**Your objective**
Report the count of lines in the entries below that contain "plate", and leave out everything else.
[Exercise materials Boundary: Start]
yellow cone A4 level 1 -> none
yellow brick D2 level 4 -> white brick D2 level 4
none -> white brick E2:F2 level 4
[Exercise materials Boundary: End]
[Exercise materials Boundary: Start]
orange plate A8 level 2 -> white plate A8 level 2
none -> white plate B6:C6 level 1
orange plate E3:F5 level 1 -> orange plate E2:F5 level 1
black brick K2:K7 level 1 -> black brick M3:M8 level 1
[Exercise materials Boundary: End]
**Answer box**
3